(Task directions) Please transcribe every entry below exactly as written.

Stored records
——

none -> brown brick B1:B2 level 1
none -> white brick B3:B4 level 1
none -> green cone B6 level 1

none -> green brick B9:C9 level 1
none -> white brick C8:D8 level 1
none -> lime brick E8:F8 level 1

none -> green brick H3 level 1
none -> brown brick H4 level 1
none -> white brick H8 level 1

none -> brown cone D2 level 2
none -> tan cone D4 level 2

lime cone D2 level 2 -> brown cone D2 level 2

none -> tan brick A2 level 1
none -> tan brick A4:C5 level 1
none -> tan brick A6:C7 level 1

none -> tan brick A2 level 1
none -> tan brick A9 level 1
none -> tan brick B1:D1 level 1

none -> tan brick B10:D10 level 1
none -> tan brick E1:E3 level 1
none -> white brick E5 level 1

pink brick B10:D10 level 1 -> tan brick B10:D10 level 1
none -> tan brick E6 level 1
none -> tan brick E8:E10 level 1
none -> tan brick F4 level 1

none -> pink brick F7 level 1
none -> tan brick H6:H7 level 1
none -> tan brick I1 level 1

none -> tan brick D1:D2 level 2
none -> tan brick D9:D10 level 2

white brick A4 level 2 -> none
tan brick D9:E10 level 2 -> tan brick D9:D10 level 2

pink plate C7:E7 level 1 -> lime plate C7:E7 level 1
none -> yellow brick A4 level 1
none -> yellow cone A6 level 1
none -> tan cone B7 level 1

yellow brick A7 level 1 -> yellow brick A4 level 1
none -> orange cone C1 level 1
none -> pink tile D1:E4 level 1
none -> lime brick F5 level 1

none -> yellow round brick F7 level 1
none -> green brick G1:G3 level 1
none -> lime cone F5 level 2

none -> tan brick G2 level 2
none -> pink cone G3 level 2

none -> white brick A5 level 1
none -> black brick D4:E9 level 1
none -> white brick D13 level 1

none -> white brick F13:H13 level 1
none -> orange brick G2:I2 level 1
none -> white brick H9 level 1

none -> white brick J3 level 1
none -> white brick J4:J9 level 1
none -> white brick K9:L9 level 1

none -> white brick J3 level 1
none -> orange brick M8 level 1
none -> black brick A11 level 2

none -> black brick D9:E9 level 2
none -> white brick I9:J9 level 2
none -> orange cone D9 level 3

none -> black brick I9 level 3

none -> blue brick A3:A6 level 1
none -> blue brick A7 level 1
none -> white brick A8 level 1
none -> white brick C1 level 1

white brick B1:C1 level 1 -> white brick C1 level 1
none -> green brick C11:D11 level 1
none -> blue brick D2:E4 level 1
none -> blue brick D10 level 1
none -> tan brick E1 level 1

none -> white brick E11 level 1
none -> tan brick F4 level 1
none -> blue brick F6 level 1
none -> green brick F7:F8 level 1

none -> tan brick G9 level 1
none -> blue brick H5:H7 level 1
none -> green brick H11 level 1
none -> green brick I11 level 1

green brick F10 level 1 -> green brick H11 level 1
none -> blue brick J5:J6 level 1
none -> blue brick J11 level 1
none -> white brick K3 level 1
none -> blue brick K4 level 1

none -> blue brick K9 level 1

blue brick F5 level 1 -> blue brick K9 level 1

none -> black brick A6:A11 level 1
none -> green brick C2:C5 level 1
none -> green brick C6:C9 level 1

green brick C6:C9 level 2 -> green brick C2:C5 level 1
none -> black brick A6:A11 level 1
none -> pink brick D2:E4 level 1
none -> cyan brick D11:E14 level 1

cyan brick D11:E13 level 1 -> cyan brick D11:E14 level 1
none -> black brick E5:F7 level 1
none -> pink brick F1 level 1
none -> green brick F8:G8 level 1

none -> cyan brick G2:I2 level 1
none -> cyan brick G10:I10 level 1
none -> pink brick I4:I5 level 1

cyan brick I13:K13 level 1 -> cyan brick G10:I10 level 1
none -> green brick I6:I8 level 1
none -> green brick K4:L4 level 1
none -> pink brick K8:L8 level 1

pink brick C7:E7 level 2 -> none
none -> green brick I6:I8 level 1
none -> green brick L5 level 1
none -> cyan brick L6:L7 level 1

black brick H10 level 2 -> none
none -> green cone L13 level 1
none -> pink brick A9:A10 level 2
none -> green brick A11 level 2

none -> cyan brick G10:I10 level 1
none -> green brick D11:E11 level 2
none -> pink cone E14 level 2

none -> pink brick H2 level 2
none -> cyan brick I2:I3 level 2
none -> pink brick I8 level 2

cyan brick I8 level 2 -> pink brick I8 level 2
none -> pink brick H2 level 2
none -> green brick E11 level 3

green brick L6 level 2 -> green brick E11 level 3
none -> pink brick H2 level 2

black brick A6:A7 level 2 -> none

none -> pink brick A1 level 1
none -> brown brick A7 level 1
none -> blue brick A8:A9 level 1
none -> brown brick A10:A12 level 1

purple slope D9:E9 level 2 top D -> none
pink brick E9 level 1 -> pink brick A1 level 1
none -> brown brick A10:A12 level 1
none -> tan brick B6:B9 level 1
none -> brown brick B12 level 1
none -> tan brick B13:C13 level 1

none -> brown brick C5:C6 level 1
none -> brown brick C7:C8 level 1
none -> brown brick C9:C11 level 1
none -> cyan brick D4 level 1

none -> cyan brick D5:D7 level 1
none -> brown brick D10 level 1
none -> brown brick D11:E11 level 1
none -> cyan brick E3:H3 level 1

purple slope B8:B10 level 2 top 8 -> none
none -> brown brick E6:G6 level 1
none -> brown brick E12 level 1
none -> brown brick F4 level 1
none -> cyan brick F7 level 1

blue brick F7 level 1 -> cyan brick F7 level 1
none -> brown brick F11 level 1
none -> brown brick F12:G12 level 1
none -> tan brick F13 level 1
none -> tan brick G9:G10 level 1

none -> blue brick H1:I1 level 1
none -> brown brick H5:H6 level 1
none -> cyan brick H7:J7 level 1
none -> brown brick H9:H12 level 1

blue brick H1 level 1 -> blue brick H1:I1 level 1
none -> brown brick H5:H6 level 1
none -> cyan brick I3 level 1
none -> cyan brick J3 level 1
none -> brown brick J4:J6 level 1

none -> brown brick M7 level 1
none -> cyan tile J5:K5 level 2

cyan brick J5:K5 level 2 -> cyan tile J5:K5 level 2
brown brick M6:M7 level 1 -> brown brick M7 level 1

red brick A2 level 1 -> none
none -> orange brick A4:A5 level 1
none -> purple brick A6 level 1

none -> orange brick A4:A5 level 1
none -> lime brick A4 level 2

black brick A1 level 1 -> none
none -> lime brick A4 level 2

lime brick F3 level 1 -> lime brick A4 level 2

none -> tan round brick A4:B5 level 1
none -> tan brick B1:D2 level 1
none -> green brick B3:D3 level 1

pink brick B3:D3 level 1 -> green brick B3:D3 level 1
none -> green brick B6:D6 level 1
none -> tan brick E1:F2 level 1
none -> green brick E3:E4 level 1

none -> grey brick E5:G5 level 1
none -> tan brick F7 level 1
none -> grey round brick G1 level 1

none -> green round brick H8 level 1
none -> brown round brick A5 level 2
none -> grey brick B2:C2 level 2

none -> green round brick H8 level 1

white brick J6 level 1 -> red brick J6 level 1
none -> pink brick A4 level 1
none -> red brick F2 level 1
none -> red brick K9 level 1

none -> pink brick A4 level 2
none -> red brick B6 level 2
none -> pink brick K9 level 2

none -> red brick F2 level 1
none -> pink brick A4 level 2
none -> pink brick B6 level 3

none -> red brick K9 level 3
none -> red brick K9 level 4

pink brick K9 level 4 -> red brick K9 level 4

——

(Answer box)
none -> brown brick B1:B2 level 1
none -> white brick B3:B4 level 1
none -> green cone B6 level 1

none -> green brick B9:C9 level 1
none -> white brick C8:D8 level 1
none -> lime brick E8:F8 level 1

none -> green brick H3 level 1
none -> brown brick H4 level 1
none -> white brick H8 level 1

none -> brown cone D2 level 2
none -> tan cone D4 level 2

lime cone D2 level 2 -> brown cone D2 level 2

none -> tan brick A2 level 1
none -> tan brick A4:C5 level 1
none -> tan brick A6:C7 level 1

none -> tan brick A2 level 1
none -> tan brick A9 level 1
none -> tan brick B1:D1 level 1

none -> tan brick B10:D10 level 1
none -> tan brick E1:E3 level 1
none -> white brick E5 level 1

pink brick B10:D10 level 1 -> tan brick B10:D10 level 1
none -> tan brick E6 level 1
none -> tan brick E8:E10 level 1
none -> tan brick F4 level 1

none -> pink brick F7 level 1
none -> tan brick H6:H7 level 1
none -> tan brick I1 level 1

none -> tan brick D1:D2 level 2
none -> tan brick D9:D10 level 2

white brick A4 level 2 -> none
tan brick D9:E10 level 2 -> tan brick D9:D10 level 2

pink plate C7:E7 level 1 -> lime plate C7:E7 level 1
none -> yellow brick A4 level 1
none -> yellow cone A6 level 1
none -> tan cone B7 level 1

yellow brick A7 level 1 -> yellow brick A4 level 1
none -> orange cone C1 level 1
none -> pink tile D1:E4 level 1
none -> lime brick F5 level 1

none -> yellow round brick F7 level 1
none -> green brick G1:G3 level 1
none -> lime cone F5 level 2

none -> tan brick G2 level 2
none -> pink cone G3 level 2

none -> white brick A5 level 1
none -> black brick D4:E9 level 1
none -> white brick D13 level 1

none -> white brick F13:H13 level 1
none -> orange brick G2:I2 level 1
none -> white brick H9 level 1

none -> white brick J3 level 1
none -> white brick J4:J9 level 1
none -> white brick K9:L9 level 1

none -> white brick J3 level 1
none -> orange brick M8 level 1
none -> black brick A11 level 2

none -> black brick D9:E9 level 2
none -> white brick I9:J9 level 2
none -> orange cone D9 level 3

none -> black brick I9 level 3

none -> blue brick A3:A6 level 1
none -> blue brick A7 level 1
none -> white brick A8 level 1
none -> white brick C1 level 1

white brick B1:C1 level 1 -> white brick C1 level 1
none -> green brick C11:D11 level 1
none -> blue brick D2:E4 level 1
none -> blue brick D10 level 1
none -> tan brick E1 level 1

none -> white brick E11 level 1
none -> tan brick F4 level 1
none -> blue brick F6 level 1
none -> green brick F7:F8 level 1

none -> tan brick G9 level 1
none -> blue brick H5:H7 level 1
none -> green brick H11 level 1
none -> green brick I11 level 1

green brick F10 level 1 -> green brick H11 level 1
none -> blue brick J5:J6 level 1
none -> blue brick J11 level 1
none -> white brick K3 level 1
none -> blue brick K4 level 1

none -> blue brick K9 level 1

blue brick F5 level 1 -> blue brick K9 level 1

none -> black brick A6:A11 level 1
none -> green brick C2:C5 level 1
none -> green brick C6:C9 level 1

green brick C6:C9 level 2 -> green brick C2:C5 level 1
none -> black brick A6:A11 level 1
none -> pink brick D2:E4 level 1
none -> cyan brick D11:E14 level 1

cyan brick D11:E13 level 1 -> cyan brick D11:E14 level 1
none -> black brick E5:F7 level 1
none -> pink brick F1 level 1
none -> green brick F8:G8 level 1

none -> cyan brick G2:I2 level 1
none -> cyan brick G10:I10 level 1
none -> pink brick I4:I5 level 1

cyan brick I13:K13 level 1 -> cyan brick G10:I10 level 1
none -> green brick I6:I8 level 1
none -> green brick K4:L4 level 1
none -> pink brick K8:L8 level 1

pink brick C7:E7 level 2 -> none
none -> green brick I6:I8 level 1
none -> green brick L5 level 1
none -> cyan brick L6:L7 level 1

black brick H10 level 2 -> none
none -> green cone L13 level 1
none -> pink brick A9:A10 level 2
none -> green brick A11 level 2

none -> cyan brick G10:I10 level 1
none -> green brick D11:E11 level 2
none -> pink cone E14 level 2

none -> pink brick H2 level 2
none -> cyan brick I2:I3 level 2
none -> pink brick I8 level 2

cyan brick I8 level 2 -> pink brick I8 level 2
none -> pink brick H2 level 2
none -> green brick E11 level 3

green brick L6 level 2 -> green brick E11 level 3
none -> pink brick H2 level 2

black brick A6:A7 level 2 -> none

none -> pink brick A1 level 1
none -> brown brick A7 level 1
none -> blue brick A8:A9 level 1
none -> brown brick A10:A12 level 1

purple slope D9:E9 level 2 top D -> none
pink brick E9 level 1 -> pink brick A1 level 1
none -> brown brick A10:A12 level 1
none -> tan brick B6:B9 level 1
none -> brown brick B12 level 1
none -> tan brick B13:C13 level 1

none -> brown brick C5:C6 level 1
none -> brown brick C7:C8 level 1
none -> brown brick C9:C11 level 1
none -> cyan brick D4 level 1

none -> cyan brick D5:D7 level 1
none -> brown brick D10 level 1
none -> brown brick D11:E11 level 1
none -> cyan brick E3:H3 level 1

purple slope B8:B10 level 2 top 8 -> none
none -> brown brick E6:G6 level 1
none -> brown brick E12 level 1
none -> brown brick F4 level 1
none -> cyan brick F7 level 1

blue brick F7 level 1 -> cyan brick F7 level 1
none -> brown brick F11 level 1
none -> brown brick F12:G12 level 1
none -> tan brick F13 level 1
none -> tan brick G9:G10 level 1

none -> blue brick H1:I1 level 1
none -> brown brick H5:H6 level 1
none -> cyan brick H7:J7 level 1
none -> brown brick H9:H12 level 1

blue brick H1 level 1 -> blue brick H1:I1 level 1
none -> brown brick H5:H6 level 1
none -> cyan brick I3 level 1
none -> cyan brick J3 level 1
none -> brown brick J4:J6 level 1

none -> brown brick M7 level 1
none -> cyan tile J5:K5 level 2

cyan brick J5:K5 level 2 -> cyan tile J5:K5 level 2
brown brick M6:M7 level 1 -> brown brick M7 level 1

red brick A2 level 1 -> none
none -> orange brick A4:A5 level 1
none -> purple brick A6 level 1

none -> orange brick A4:A5 level 1
none -> lime brick A4 level 2

black brick A1 level 1 -> none
none -> lime brick A4 level 2

lime brick F3 level 1 -> lime brick A4 level 2

none -> tan round brick A4:B5 level 1
none -> tan brick B1:D2 level 1
none -> green brick B3:D3 level 1

pink brick B3:D3 level 1 -> green brick B3:D3 level 1
none -> green brick B6:D6 level 1
none -> tan brick E1:F2 level 1
none -> green brick E3:E4 level 1

none -> grey brick E5:G5 level 1
none -> tan brick F7 level 1
none -> grey round brick G1 level 1

none -> green round brick H8 level 1
none -> brown round brick A5 level 2
none -> grey brick B2:C2 level 2

none -> green round brick H8 level 1

white brick J6 level 1 -> red brick J6 level 1
none -> pink brick A4 level 1
none -> red brick F2 level 1
none -> red brick K9 level 1

none -> pink brick A4 level 2
none -> red brick B6 level 2
none -> pink brick K9 level 2

none -> red brick F2 level 1
none -> pink brick A4 level 2
none -> pink brick B6 level 3

none -> red brick K9 level 3
none -> red brick K9 level 4

pink brick K9 level 4 -> red brick K9 level 4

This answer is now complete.